*** Recorded data ***

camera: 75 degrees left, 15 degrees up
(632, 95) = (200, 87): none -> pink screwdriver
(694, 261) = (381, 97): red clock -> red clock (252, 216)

*** End of Recorded data ***

> Work order: From the first line to the last, return the material exactly.

> Solution to the exercise:
camera: 75 degrees left, 15 degrees up
(632, 95) = (200, 87): none -> pink screwdriver
(694, 261) = (381, 97): red clock -> red clock (252, 216)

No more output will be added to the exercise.